Start of Data in this exercise
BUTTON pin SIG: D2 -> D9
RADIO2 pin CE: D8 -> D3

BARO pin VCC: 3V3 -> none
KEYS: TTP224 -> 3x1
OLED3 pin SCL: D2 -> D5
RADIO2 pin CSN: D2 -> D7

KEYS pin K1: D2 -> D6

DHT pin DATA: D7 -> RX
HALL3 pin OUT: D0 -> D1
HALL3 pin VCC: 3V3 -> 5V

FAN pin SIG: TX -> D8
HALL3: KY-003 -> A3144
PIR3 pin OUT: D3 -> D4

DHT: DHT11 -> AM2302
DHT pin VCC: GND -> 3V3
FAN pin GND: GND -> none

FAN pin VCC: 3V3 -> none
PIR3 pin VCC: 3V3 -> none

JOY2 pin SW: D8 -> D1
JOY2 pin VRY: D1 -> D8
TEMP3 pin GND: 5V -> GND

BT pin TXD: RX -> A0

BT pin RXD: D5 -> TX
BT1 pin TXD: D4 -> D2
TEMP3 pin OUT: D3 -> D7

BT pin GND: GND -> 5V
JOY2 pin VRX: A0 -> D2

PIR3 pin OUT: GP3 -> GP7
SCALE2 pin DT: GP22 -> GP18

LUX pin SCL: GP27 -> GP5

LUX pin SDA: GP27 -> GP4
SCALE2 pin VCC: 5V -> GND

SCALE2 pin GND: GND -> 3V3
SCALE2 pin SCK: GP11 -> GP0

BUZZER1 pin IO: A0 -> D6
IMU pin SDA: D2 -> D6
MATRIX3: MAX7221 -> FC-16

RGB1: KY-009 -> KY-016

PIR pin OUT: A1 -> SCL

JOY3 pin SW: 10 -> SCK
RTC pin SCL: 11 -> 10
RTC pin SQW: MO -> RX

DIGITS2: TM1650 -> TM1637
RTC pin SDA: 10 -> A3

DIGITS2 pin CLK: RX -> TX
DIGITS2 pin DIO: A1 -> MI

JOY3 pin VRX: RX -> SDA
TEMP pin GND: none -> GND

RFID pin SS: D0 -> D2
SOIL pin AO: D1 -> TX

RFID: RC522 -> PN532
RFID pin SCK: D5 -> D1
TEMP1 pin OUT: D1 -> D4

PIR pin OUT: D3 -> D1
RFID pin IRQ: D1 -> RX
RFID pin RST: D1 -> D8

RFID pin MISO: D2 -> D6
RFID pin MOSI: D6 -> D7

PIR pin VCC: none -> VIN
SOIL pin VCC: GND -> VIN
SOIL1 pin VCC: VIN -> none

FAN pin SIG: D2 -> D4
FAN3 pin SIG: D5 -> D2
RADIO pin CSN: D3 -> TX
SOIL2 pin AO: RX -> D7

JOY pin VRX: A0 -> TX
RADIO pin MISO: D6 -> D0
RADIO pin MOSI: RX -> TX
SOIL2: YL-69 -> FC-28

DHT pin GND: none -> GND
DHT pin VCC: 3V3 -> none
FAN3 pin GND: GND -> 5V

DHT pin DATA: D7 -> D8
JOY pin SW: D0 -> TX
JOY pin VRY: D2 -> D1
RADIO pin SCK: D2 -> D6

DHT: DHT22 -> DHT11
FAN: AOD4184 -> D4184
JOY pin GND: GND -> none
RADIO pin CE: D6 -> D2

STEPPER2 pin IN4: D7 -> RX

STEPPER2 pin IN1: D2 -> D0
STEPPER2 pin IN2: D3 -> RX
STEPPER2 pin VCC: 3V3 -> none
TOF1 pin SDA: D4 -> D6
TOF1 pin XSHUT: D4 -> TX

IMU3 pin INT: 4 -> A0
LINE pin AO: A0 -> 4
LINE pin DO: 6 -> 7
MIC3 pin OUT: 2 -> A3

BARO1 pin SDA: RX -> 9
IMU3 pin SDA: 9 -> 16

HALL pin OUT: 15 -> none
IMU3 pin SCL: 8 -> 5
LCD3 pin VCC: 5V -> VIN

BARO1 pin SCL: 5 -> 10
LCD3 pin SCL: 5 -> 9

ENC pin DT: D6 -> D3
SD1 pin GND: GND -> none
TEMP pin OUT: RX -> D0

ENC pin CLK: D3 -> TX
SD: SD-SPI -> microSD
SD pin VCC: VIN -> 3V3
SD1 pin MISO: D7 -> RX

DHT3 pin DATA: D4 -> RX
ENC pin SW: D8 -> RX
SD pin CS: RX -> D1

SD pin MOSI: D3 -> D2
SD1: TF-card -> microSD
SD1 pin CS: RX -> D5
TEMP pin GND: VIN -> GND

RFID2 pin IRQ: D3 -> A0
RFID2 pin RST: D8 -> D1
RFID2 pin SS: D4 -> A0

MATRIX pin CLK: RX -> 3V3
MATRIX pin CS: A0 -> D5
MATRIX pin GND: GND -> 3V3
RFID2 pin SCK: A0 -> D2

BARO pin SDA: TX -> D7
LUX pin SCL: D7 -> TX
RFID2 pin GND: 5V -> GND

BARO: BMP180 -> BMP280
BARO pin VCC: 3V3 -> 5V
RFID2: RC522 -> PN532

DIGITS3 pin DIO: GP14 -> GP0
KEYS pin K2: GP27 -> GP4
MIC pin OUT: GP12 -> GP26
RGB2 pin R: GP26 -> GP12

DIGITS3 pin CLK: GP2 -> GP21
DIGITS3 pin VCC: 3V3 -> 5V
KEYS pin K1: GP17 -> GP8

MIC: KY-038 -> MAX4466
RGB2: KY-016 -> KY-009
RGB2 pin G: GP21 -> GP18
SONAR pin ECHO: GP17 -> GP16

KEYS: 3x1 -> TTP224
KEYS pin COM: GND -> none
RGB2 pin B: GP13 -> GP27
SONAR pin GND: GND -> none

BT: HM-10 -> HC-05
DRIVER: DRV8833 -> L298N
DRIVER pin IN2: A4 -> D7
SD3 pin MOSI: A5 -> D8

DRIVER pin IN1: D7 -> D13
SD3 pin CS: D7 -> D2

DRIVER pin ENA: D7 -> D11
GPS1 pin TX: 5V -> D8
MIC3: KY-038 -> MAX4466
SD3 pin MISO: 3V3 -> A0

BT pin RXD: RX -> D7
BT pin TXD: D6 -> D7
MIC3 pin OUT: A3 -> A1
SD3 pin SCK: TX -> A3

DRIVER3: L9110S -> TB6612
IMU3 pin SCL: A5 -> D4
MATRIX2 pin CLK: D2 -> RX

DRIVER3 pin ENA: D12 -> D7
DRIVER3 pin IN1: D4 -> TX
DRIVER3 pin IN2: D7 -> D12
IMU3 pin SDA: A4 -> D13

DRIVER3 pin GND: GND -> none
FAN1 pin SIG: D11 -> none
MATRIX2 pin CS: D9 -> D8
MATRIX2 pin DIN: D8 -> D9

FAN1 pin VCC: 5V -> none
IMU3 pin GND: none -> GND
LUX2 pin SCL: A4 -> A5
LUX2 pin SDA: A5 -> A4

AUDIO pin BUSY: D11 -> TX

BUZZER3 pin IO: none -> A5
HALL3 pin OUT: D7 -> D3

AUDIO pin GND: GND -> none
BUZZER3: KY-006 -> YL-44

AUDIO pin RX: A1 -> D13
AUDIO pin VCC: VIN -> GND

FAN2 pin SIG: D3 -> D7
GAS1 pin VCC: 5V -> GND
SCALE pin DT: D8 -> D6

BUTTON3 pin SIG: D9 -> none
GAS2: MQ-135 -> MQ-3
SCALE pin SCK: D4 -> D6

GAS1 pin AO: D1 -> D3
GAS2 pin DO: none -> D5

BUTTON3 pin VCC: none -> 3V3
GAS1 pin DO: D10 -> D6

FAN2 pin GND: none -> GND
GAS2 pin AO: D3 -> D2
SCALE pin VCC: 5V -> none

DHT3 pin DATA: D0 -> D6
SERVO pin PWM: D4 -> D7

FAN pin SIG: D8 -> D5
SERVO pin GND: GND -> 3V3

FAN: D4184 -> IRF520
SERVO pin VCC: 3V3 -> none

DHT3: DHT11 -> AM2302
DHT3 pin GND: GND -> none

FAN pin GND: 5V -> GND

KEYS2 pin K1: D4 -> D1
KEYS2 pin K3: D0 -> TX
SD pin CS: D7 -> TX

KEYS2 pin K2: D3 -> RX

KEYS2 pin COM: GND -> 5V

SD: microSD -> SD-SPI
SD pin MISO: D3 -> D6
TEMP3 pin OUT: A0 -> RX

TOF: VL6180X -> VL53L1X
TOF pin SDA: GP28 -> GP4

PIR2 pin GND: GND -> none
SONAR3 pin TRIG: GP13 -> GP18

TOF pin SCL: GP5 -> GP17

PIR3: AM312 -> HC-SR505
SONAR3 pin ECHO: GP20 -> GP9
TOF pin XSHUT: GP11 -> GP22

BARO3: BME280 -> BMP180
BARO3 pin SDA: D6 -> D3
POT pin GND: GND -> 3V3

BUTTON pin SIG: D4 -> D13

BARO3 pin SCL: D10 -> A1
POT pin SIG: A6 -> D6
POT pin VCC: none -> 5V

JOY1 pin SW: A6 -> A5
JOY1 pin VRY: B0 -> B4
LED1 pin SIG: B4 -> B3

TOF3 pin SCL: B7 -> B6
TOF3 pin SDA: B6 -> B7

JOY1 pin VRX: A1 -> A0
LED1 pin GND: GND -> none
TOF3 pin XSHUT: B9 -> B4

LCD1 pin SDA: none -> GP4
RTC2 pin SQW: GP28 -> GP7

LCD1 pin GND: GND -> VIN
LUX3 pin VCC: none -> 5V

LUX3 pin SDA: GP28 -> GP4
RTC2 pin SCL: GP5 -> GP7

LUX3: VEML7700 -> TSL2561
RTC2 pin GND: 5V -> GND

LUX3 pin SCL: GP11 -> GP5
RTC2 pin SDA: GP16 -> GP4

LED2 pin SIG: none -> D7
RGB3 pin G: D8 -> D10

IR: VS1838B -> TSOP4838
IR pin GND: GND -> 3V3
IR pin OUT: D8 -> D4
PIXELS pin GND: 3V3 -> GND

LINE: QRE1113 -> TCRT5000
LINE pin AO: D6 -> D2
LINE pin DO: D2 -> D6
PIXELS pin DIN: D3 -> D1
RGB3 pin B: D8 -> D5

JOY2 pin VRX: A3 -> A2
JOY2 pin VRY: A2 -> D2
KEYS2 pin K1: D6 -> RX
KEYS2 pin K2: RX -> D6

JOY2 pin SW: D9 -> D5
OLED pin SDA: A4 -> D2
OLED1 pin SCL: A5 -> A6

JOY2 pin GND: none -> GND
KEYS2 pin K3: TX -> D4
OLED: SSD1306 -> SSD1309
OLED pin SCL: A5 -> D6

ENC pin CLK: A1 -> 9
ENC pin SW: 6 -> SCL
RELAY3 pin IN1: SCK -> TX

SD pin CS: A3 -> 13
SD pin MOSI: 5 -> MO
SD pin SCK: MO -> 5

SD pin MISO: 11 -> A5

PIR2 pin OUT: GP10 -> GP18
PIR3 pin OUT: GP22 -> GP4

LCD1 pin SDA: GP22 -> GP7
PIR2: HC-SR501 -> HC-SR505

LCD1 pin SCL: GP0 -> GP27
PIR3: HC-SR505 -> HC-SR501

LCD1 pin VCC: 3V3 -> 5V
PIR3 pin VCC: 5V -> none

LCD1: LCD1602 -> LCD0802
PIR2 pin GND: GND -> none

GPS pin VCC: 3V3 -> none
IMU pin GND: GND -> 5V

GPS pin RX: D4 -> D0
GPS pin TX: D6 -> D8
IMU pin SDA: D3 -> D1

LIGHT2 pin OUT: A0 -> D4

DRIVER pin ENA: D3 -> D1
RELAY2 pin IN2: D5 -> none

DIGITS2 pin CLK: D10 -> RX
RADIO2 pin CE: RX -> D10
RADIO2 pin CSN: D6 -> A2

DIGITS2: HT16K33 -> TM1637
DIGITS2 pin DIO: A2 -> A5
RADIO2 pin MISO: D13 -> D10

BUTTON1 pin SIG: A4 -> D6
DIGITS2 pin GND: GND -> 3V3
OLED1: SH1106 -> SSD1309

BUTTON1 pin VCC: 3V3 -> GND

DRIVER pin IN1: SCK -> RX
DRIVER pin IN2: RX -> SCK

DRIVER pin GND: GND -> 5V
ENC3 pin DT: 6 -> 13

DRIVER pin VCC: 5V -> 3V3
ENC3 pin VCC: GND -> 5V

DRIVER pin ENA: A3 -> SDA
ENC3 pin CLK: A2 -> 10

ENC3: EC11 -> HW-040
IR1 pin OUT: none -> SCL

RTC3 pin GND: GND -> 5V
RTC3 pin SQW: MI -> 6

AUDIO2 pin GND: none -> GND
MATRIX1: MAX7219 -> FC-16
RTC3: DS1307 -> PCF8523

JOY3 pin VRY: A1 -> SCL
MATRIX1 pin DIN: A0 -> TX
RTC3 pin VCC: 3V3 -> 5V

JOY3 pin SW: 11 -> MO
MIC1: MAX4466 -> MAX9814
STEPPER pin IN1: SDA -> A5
End of Data in this exercise
Repeat, exactly as they stand above, the lines from the line with "ENC3 pin VCC: GND -> 5V" to the line with "RTC3: DS1307 -> PCF8523", both lines included.

Written answer:
ENC3 pin VCC: GND -> 5V

DRIVER pin ENA: A3 -> SDA
ENC3 pin CLK: A2 -> 10

ENC3: EC11 -> HW-040
IR1 pin OUT: none -> SCL

RTC3 pin GND: GND -> 5V
RTC3 pin SQW: MI -> 6

AUDIO2 pin GND: none -> GND
MATRIX1: MAX7219 -> FC-16
RTC3: DS1307 -> PCF8523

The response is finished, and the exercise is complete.